BEGIN SUPPLIED DATA
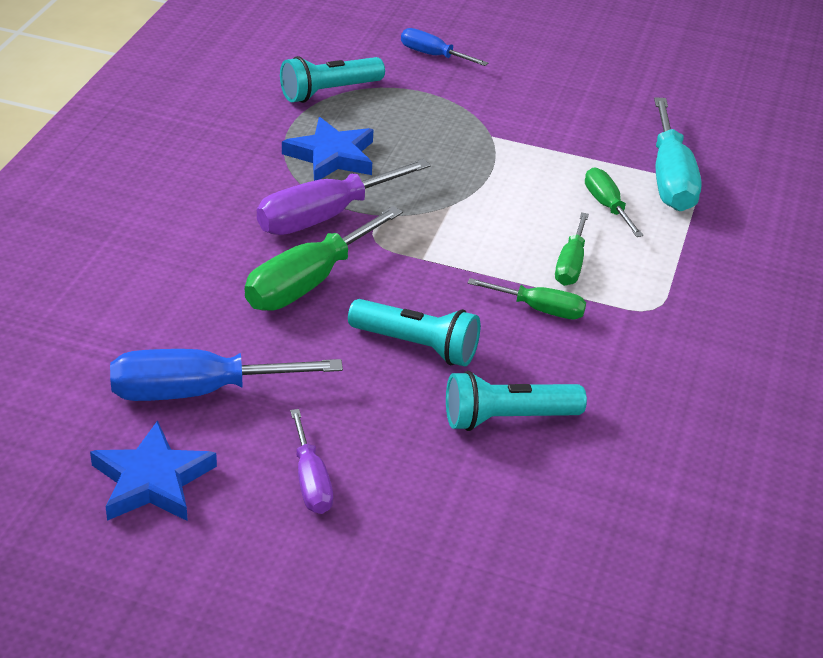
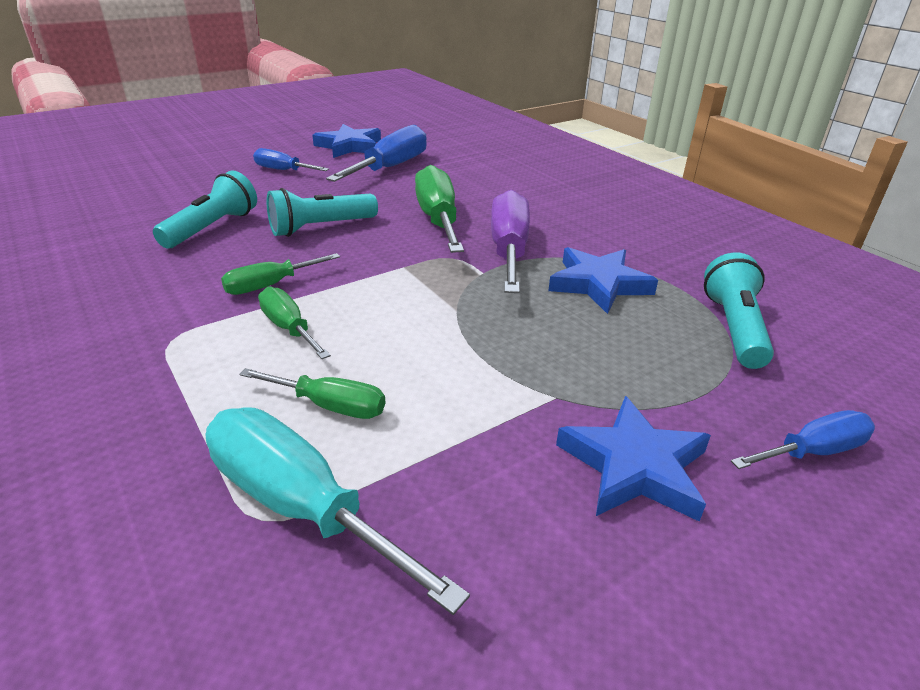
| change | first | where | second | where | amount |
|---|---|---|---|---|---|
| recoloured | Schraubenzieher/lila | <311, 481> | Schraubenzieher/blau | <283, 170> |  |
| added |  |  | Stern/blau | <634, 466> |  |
END SUPPLIED DATA
- _AIM OF THE TASK_
Please repeat the line that contains "recoloured | Schraubenzieher/lila" and every line after it through the end of the material above, exactly and with nothing added.

- _OUTPUT OF THE TASK_
| recoloured | Schraubenzieher/lila | <311, 481> | Schraubenzieher/blau | <283, 170> |  |
| added |  |  | Stern/blau | <634, 466> |  |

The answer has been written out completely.